* Task requirements
Could you reproduce every entry as it stands, leaving the pictures behind?

[Object matching data]

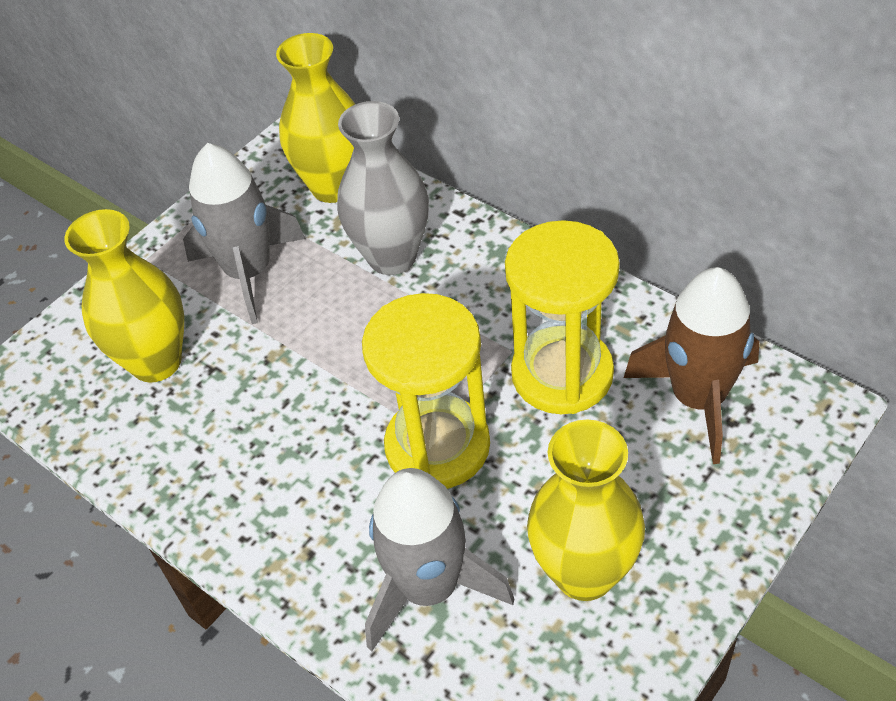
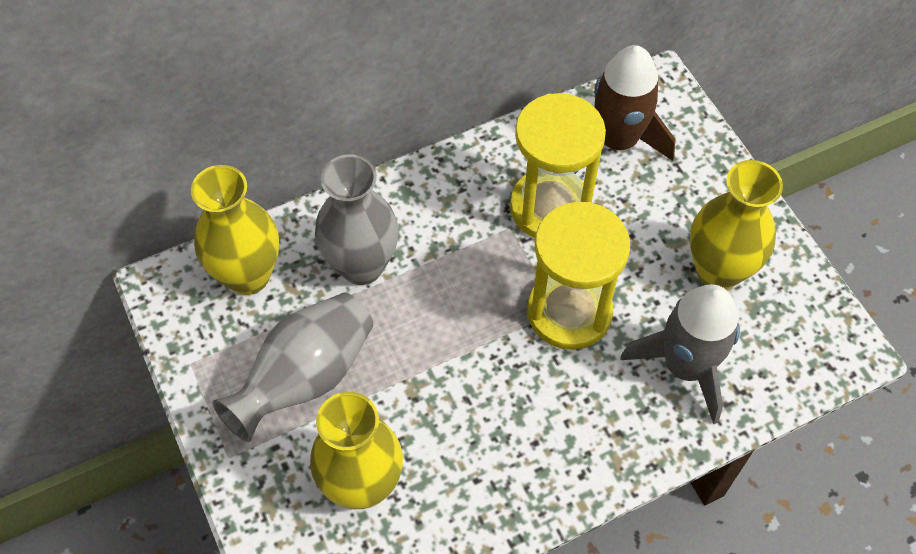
camera: 70 degrees left, 10 degrees up
(249, 272) = (305, 377): grey rocket -> grey vase

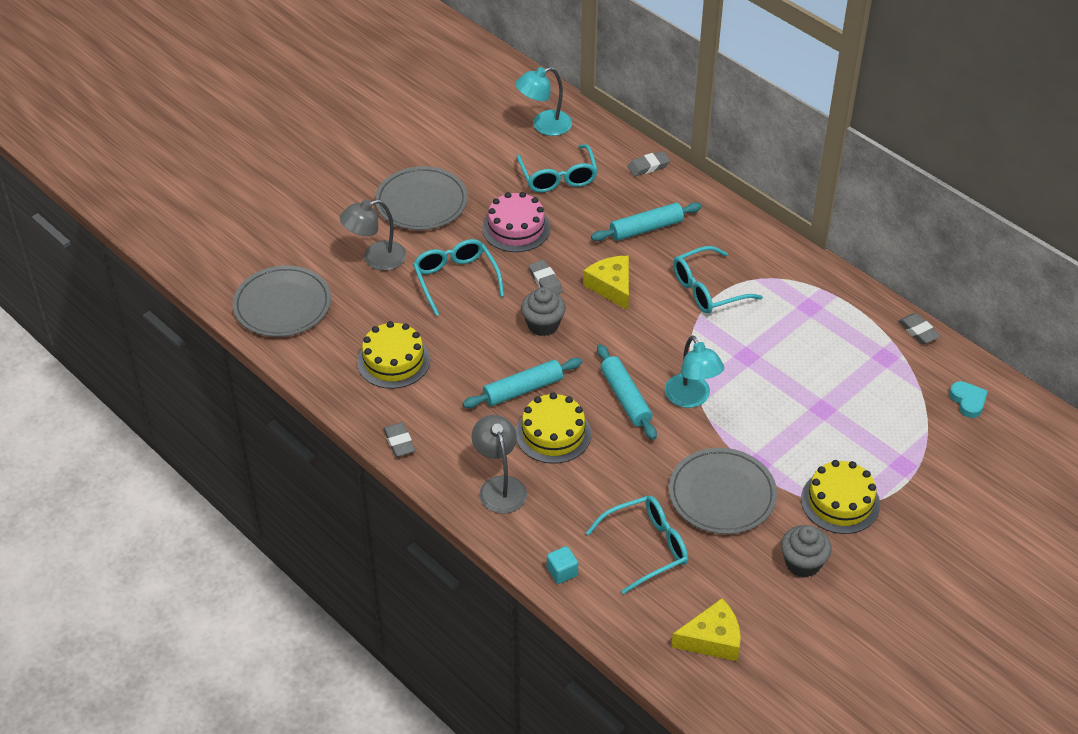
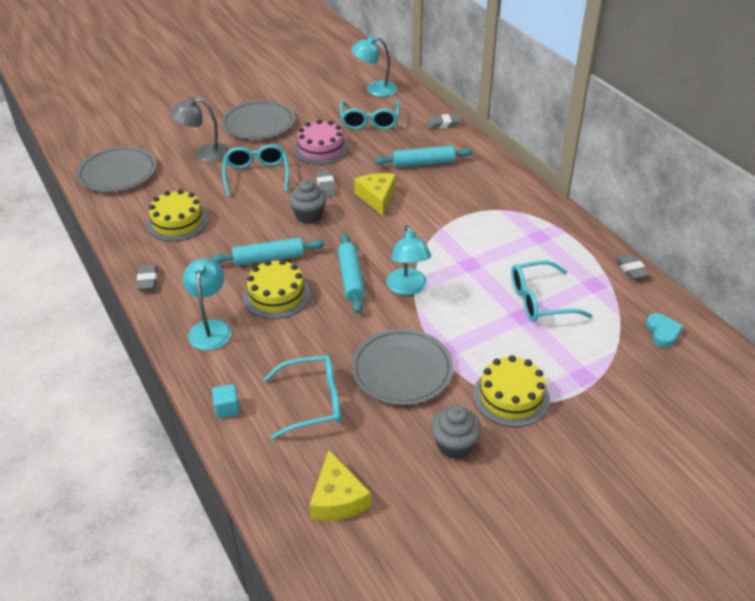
camera: 15 degrees right, 5 degrees down
(500, 486) = (210, 328): grey lamp -> turquoise lamp
(708, 289) = (456, 211): turquoise glasses -> turquoise glasses (540, 300)
(712, 639) = (337, 499): yellow cheese -> yellow cheese turned 75 degrees clockwise

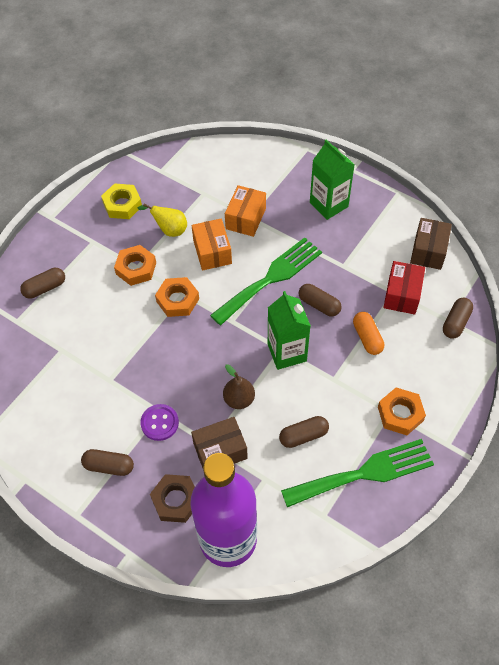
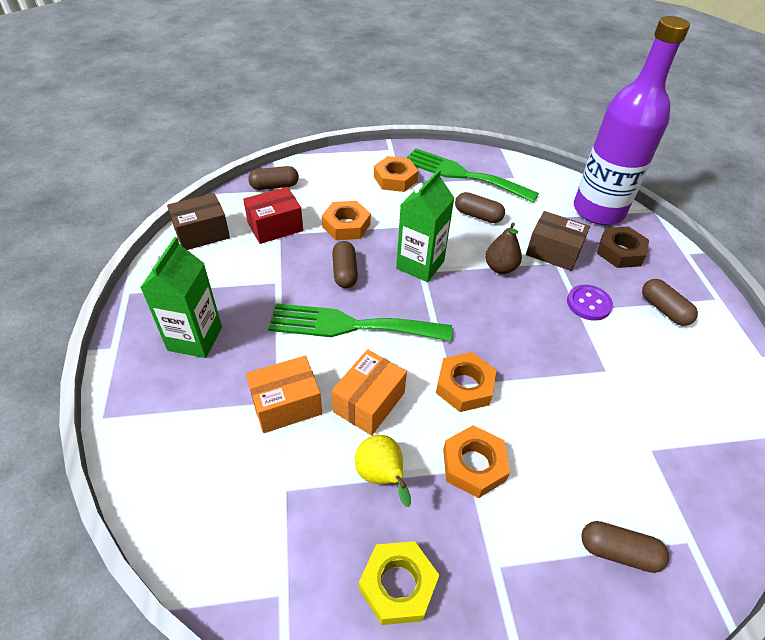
camera: 135 degrees left, 10 degrees down
(367, 338) = (346, 225): orange capsule -> orange nut

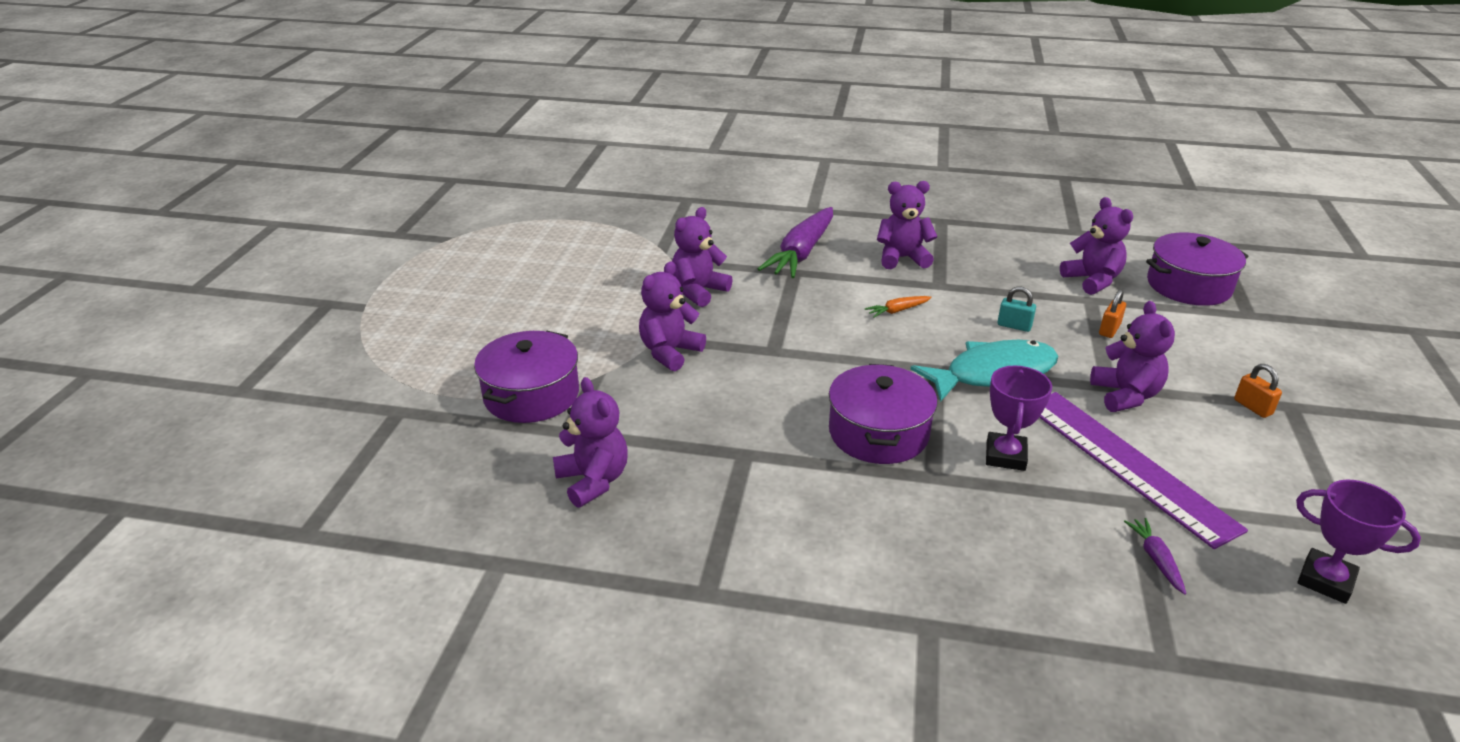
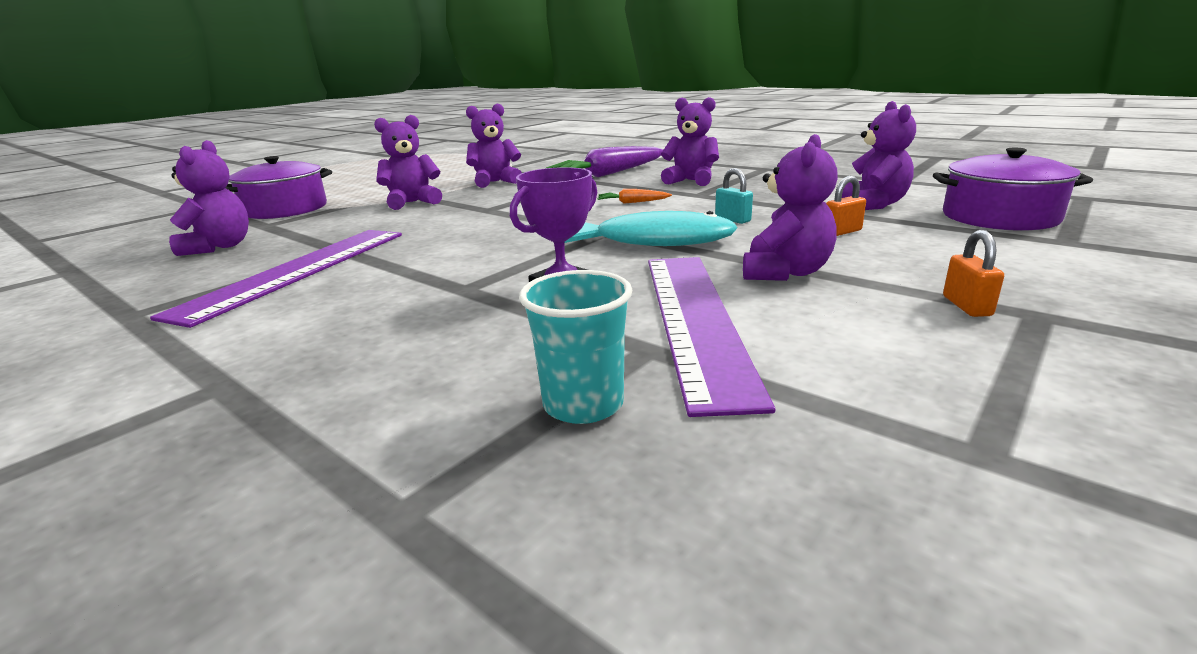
camera: 30 degrees right, 10 degrees down
(751, 494) = (297, 271): none -> purple ruler
(878, 433) = (473, 257): purple pot -> none
(1156, 559) = (583, 404): purple carrot -> turquoise cup
(1325, 580) = (843, 510): purple trophy -> none

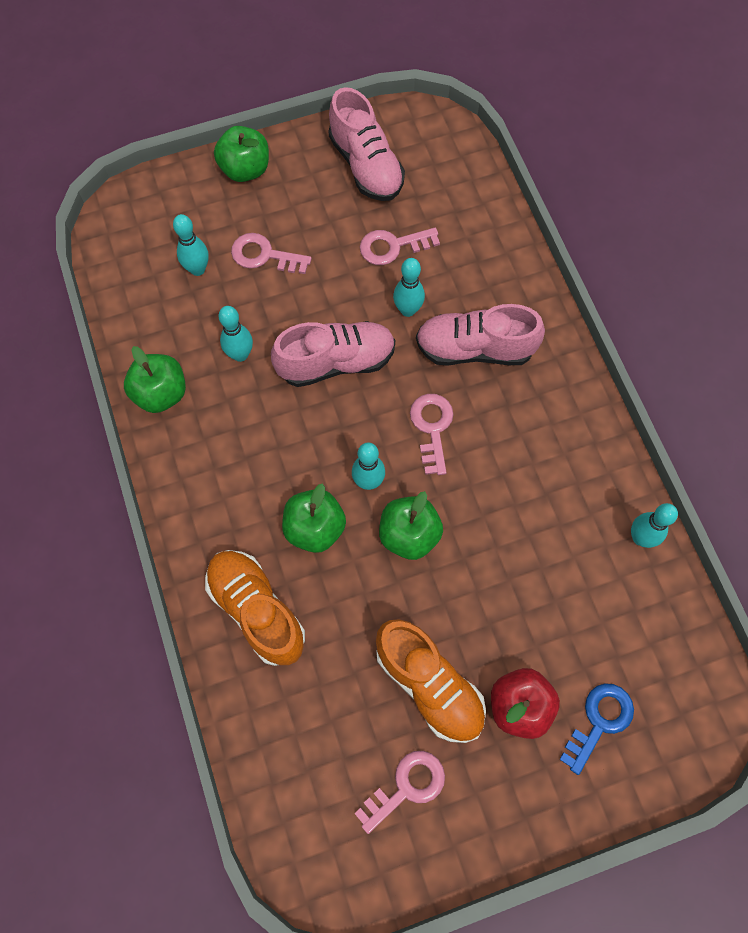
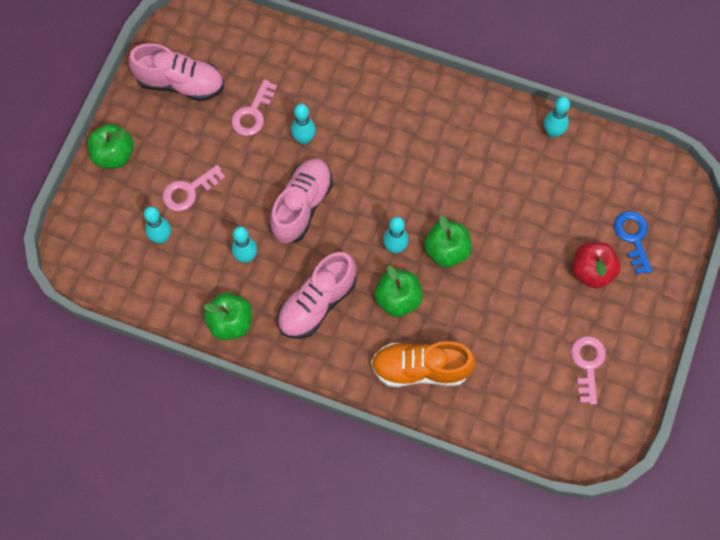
camera: 50 degrees left, 0 degrees up
(429, 685) = (542, 309): orange shoe -> none
(432, 428) = (392, 186): pink key -> none
(474, 348) = (363, 123): pink shoe -> pink shoe (317, 303)

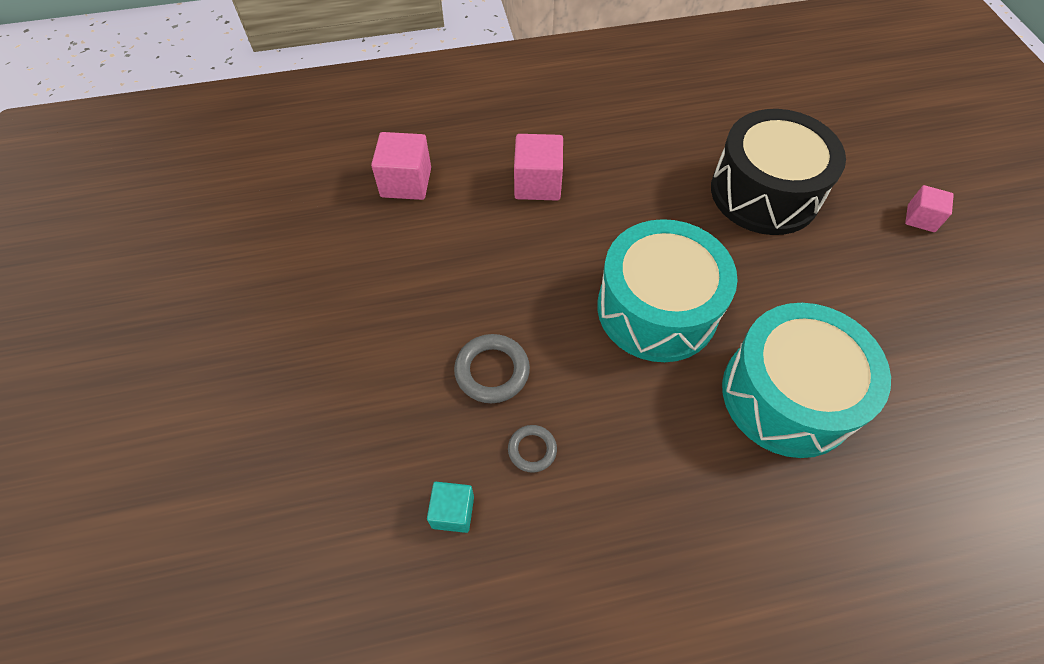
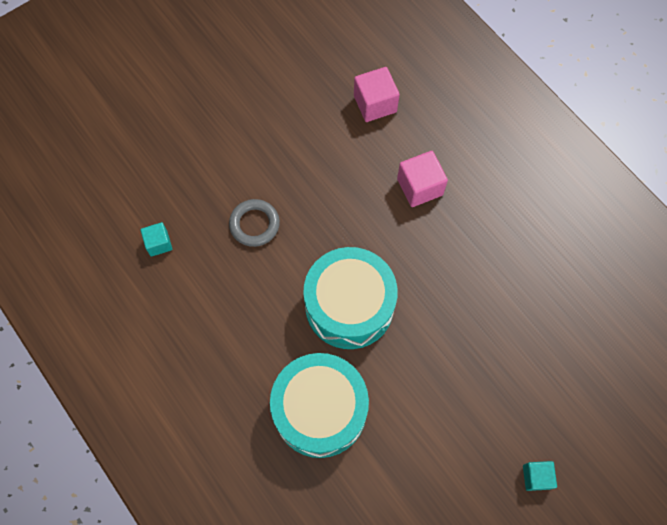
camera: 65 degrees right, 10 degrees up
(532, 450) = (213, 269): grey ring -> none
(764, 192) = (498, 349): black drum -> none
(920, 218) = (536, 477): pink cube -> turquoise cube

* Answer box
camera: 70 degrees left, 10 degrees up
(249, 272) = (305, 377): grey rocket -> grey vase

camera: 15 degrees right, 5 degrees down
(500, 486) = (210, 328): grey lamp -> turquoise lamp
(708, 289) = (456, 211): turquoise glasses -> turquoise glasses (540, 300)
(712, 639) = (337, 499): yellow cheese -> yellow cheese turned 75 degrees clockwise

camera: 135 degrees left, 10 degrees down
(367, 338) = (346, 225): orange capsule -> orange nut

camera: 30 degrees right, 10 degrees down
(751, 494) = (297, 271): none -> purple ruler
(878, 433) = (473, 257): purple pot -> none
(1156, 559) = (583, 404): purple carrot -> turquoise cup
(1325, 580) = (843, 510): purple trophy -> none

camera: 50 degrees left, 0 degrees up
(429, 685) = (542, 309): orange shoe -> none
(432, 428) = (392, 186): pink key -> none
(474, 348) = (363, 123): pink shoe -> pink shoe (317, 303)

camera: 65 degrees right, 10 degrees up
(532, 450) = (213, 269): grey ring -> none
(764, 192) = (498, 349): black drum -> none
(920, 218) = (536, 477): pink cube -> turquoise cube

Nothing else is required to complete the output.